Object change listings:
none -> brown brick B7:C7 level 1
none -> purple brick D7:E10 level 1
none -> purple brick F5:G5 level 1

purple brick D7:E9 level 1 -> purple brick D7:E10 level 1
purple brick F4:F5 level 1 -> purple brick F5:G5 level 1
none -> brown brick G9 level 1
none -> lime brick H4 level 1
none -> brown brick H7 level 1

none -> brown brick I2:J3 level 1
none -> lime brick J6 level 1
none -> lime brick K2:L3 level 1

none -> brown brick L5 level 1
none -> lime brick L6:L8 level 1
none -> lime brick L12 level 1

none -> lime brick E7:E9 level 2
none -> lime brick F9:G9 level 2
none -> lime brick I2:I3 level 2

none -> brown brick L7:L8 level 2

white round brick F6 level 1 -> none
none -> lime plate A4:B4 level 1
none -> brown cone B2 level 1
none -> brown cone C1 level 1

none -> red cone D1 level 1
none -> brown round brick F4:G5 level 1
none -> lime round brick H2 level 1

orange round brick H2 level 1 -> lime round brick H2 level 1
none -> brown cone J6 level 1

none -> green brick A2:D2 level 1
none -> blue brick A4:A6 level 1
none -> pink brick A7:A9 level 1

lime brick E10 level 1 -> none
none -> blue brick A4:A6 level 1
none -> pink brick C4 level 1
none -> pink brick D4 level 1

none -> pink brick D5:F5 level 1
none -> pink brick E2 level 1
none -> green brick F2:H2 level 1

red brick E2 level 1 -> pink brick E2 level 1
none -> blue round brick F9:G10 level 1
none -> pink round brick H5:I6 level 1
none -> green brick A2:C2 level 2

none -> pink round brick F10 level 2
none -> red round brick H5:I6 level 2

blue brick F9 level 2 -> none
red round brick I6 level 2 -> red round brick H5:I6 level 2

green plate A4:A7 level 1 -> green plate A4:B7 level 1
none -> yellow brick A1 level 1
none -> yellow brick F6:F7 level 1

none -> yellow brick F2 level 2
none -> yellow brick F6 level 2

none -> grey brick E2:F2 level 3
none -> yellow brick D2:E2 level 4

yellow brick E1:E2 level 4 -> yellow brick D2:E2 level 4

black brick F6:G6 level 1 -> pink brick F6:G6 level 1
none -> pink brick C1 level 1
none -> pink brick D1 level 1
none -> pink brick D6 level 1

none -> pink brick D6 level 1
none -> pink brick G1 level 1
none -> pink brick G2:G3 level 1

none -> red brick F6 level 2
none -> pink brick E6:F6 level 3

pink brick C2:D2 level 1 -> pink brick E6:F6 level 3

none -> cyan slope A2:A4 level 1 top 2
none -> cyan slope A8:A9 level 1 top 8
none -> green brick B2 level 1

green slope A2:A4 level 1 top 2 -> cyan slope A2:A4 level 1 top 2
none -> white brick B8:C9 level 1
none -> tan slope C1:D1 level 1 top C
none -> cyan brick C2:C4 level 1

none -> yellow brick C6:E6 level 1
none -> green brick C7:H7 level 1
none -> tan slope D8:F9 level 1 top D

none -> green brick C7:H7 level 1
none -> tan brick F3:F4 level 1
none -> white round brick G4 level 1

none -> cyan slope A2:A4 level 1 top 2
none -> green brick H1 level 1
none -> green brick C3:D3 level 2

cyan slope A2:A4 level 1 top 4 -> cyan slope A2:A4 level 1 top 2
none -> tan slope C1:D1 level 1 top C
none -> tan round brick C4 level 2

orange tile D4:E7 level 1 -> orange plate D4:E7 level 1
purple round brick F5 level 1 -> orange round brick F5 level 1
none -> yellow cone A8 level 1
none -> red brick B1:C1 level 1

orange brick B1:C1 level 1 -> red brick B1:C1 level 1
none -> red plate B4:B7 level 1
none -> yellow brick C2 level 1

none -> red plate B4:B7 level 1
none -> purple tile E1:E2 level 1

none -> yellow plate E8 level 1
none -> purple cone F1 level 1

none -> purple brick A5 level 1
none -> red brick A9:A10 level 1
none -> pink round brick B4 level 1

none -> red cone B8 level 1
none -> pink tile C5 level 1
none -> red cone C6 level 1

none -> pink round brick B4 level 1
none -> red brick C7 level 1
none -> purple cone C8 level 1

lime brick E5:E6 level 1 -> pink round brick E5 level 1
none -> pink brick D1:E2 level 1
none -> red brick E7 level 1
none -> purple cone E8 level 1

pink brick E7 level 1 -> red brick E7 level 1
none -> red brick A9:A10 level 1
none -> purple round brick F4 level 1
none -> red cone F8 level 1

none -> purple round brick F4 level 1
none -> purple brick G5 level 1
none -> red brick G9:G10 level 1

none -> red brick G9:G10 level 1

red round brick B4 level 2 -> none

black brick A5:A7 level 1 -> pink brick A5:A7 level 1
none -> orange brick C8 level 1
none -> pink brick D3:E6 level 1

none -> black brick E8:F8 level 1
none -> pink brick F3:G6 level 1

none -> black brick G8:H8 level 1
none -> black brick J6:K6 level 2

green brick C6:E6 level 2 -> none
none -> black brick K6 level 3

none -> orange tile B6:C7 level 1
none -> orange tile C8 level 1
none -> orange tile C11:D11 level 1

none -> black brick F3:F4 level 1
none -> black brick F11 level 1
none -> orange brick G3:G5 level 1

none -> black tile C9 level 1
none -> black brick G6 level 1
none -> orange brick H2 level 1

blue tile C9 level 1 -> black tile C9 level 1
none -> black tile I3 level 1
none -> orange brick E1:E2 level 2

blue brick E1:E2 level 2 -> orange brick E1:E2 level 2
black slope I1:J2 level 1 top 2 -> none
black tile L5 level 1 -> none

YOUR OBJECTIVE
Beginning with the very first line of the records above, please retype each line through the one that has "none -> brown brick L5 level 1", and add nothing.

RESPONSE AREA
none -> brown brick B7:C7 level 1
none -> purple brick D7:E10 level 1
none -> purple brick F5:G5 level 1

purple brick D7:E9 level 1 -> purple brick D7:E10 level 1
purple brick F4:F5 level 1 -> purple brick F5:G5 level 1
none -> brown brick G9 level 1
none -> lime brick H4 level 1
none -> brown brick H7 level 1

none -> brown brick I2:J3 level 1
none -> lime brick J6 level 1
none -> lime brick K2:L3 level 1

none -> brown brick L5 level 1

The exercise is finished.